START SOURCE INFORMATION

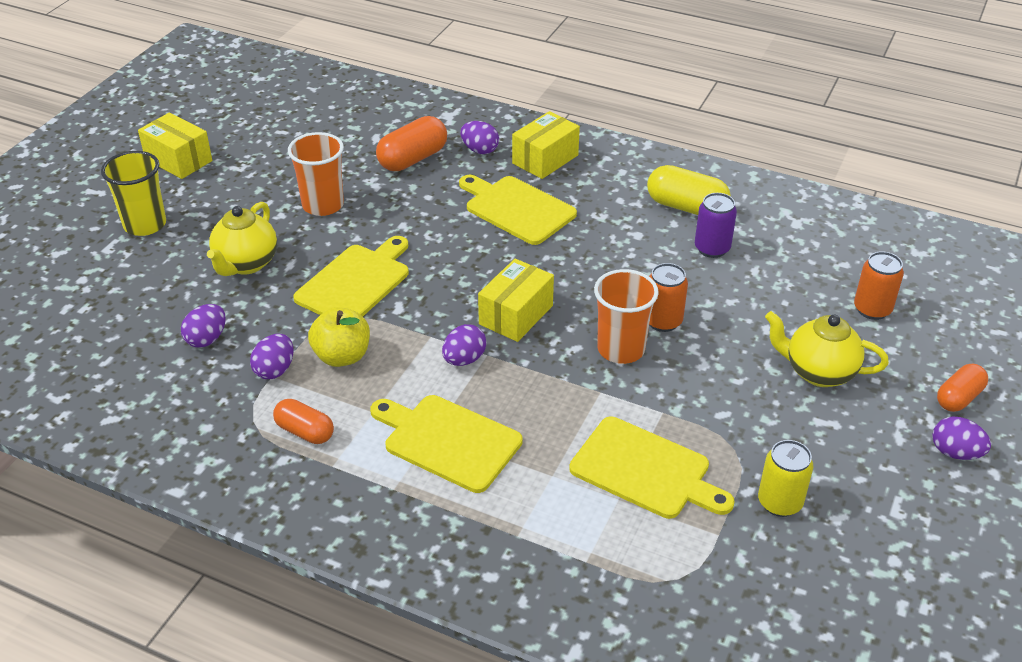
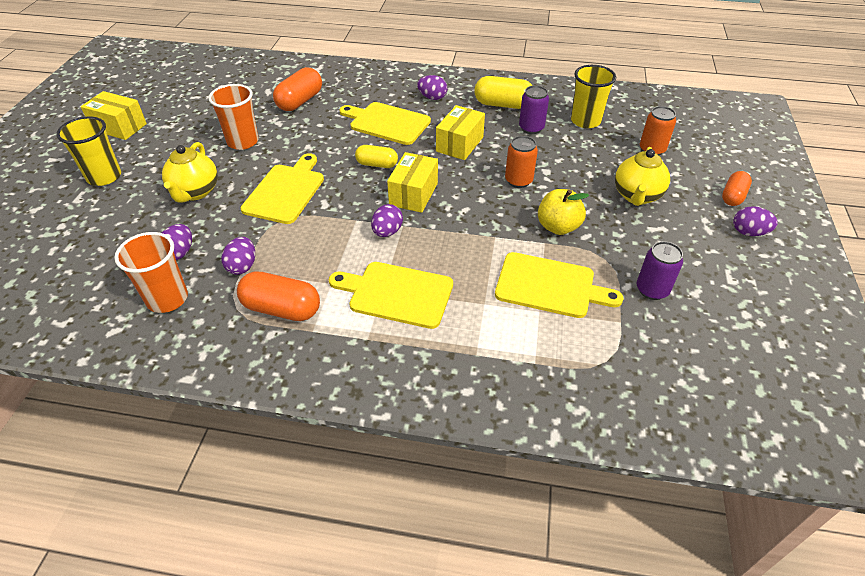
camera: 15 degrees left, 5 degrees up
(305, 432) = (281, 309): orange capsule -> orange capsule, size x1.55
(342, 356) = (293, 246): yellow apple -> yellow apple (558, 227)
(480, 150) = (346, 89): purple egg -> purple egg (432, 97)
(483, 265) = (377, 164): none -> yellow capsule
(545, 159) = (394, 88): yellow box -> yellow box (459, 144)
(621, 349) = (497, 204): orange cup -> orange cup (167, 299)
(779, 502) = (652, 290): yellow can -> purple can
(794, 250) = (585, 121): none -> yellow cup
(818, 372) = (636, 196): yellow teapot -> yellow teapot turned 75 degrees counterclockwise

END SOURCE INFORMATION

▸ EXERCISE REQUIREMENTS
The line with "(483, 265) = (377, 164): none" and all the lines after it in the records above are to be output exactly, with nothing added.

▸ EXPECTED ANSWER
(483, 265) = (377, 164): none -> yellow capsule
(545, 159) = (394, 88): yellow box -> yellow box (459, 144)
(621, 349) = (497, 204): orange cup -> orange cup (167, 299)
(779, 502) = (652, 290): yellow can -> purple can
(794, 250) = (585, 121): none -> yellow cup
(818, 372) = (636, 196): yellow teapot -> yellow teapot turned 75 degrees counterclockwise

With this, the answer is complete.